What is needed | Every line of the records below from the line with "lime brick B1" up to and including the line with "green brick B5:B6" must be reproduced exactly, and no line outside that range.

Material for the task: Begin

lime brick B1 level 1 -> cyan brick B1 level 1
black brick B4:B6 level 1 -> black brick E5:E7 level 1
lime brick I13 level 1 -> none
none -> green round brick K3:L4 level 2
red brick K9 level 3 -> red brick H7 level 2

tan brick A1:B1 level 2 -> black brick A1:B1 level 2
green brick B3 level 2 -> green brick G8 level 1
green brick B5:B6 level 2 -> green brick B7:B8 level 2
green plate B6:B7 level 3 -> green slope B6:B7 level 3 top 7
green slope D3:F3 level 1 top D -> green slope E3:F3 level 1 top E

Material for the task: End
Material for the task: Begin

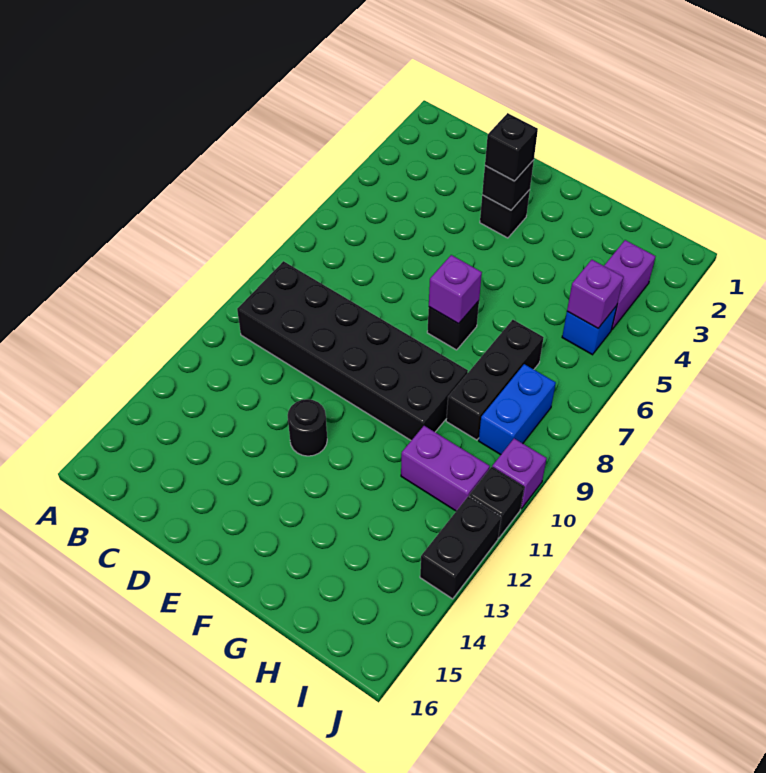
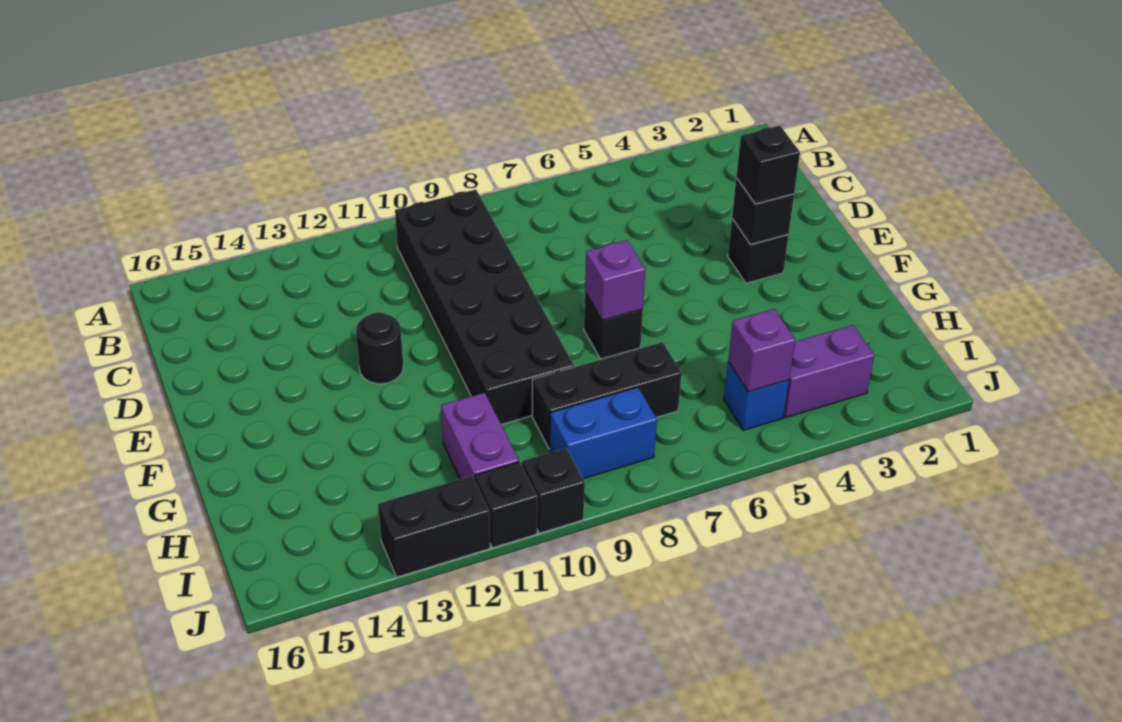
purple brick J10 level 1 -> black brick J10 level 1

Material for the task: End

Answer box |
lime brick B1 level 1 -> cyan brick B1 level 1
black brick B4:B6 level 1 -> black brick E5:E7 level 1
lime brick I13 level 1 -> none
none -> green round brick K3:L4 level 2
red brick K9 level 3 -> red brick H7 level 2

tan brick A1:B1 level 2 -> black brick A1:B1 level 2
green brick B3 level 2 -> green brick G8 level 1
green brick B5:B6 level 2 -> green brick B7:B8 level 2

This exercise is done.